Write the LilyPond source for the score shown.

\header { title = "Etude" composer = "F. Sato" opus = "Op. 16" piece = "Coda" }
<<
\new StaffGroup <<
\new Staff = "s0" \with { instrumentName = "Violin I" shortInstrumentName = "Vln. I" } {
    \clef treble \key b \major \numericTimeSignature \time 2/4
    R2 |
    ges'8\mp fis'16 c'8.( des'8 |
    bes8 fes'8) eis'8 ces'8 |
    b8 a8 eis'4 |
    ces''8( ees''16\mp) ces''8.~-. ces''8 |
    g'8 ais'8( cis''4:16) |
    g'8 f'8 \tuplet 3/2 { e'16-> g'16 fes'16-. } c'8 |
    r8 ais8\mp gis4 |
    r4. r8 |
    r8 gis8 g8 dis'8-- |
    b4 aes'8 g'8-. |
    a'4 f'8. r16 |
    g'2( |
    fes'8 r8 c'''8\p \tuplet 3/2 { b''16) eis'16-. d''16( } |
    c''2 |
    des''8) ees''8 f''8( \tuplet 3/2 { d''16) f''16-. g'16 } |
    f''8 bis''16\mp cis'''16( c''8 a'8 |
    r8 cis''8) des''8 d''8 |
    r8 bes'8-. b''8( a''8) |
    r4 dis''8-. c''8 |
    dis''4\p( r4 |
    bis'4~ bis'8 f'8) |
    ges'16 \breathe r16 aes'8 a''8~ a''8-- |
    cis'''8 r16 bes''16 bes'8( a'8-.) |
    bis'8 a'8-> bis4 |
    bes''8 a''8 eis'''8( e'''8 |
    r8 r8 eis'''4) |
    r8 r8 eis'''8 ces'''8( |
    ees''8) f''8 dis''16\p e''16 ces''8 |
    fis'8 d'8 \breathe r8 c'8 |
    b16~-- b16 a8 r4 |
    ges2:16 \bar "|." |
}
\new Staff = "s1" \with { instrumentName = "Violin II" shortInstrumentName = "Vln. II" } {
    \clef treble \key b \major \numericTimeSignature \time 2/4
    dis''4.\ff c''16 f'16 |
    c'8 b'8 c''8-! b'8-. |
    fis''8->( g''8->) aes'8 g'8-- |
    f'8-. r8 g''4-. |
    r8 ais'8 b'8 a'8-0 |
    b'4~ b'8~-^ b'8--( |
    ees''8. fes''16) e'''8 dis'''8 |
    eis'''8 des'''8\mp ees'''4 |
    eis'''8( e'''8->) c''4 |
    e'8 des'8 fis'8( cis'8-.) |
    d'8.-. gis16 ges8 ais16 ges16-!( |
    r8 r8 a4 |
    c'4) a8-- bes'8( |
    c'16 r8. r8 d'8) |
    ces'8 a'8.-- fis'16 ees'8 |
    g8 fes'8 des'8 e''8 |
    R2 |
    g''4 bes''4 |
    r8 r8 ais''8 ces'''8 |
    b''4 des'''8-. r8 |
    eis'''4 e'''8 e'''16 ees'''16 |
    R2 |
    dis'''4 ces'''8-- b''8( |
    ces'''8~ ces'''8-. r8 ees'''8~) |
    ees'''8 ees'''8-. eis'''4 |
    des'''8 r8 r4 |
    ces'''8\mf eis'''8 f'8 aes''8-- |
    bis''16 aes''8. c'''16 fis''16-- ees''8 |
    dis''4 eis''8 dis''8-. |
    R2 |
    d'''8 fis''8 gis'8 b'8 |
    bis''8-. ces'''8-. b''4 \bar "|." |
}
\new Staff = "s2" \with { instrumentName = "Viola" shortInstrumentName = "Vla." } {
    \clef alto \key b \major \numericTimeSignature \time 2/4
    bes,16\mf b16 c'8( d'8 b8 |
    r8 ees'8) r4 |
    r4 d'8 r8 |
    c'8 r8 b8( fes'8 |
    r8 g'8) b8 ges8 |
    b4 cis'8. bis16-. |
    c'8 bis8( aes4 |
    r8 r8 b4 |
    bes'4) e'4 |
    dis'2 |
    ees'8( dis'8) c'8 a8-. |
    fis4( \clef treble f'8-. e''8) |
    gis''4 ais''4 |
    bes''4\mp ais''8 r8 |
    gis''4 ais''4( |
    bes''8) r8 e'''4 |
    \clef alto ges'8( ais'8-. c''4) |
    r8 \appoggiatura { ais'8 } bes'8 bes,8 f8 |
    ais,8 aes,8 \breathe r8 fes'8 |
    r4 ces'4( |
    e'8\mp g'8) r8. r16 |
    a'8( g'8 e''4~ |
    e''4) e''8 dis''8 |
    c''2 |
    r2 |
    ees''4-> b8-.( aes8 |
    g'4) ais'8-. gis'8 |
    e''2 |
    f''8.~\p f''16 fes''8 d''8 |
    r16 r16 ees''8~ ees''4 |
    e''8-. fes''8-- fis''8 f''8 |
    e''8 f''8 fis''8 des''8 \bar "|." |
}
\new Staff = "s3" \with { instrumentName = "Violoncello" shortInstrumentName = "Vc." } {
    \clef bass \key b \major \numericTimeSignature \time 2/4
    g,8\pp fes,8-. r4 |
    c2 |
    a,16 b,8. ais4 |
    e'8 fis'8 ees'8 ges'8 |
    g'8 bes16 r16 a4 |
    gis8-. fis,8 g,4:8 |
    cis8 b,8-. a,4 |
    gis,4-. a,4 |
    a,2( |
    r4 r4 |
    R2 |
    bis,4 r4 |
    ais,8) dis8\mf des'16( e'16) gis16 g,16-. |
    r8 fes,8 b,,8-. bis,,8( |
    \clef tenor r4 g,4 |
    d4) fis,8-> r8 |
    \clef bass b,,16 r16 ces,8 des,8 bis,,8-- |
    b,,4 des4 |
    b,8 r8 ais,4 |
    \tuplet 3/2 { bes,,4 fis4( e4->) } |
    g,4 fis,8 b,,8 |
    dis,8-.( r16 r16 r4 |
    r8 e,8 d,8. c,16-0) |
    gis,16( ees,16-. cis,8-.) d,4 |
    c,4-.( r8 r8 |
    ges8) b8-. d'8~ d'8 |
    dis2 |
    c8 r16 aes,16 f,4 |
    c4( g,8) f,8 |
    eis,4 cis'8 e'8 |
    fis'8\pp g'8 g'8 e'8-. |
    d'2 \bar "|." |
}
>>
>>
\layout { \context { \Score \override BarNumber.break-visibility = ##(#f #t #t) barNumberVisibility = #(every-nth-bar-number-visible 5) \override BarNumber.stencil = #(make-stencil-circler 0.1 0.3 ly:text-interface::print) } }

__________

◆ **Your instructions**
Find each line in the data above that contains the string "shortInstrumentName" and copy those lines.

◆ **Task result**
\new Staff = "s0" \with { instrumentName = "Violin I" shortInstrumentName = "Vln. I" } {
\new Staff = "s1" \with { instrumentName = "Violin II" shortInstrumentName = "Vln. II" } {
\new Staff = "s2" \with { instrumentName = "Viola" shortInstrumentName = "Vla." } {
\new Staff = "s3" \with { instrumentName = "Violoncello" shortInstrumentName = "Vc." } {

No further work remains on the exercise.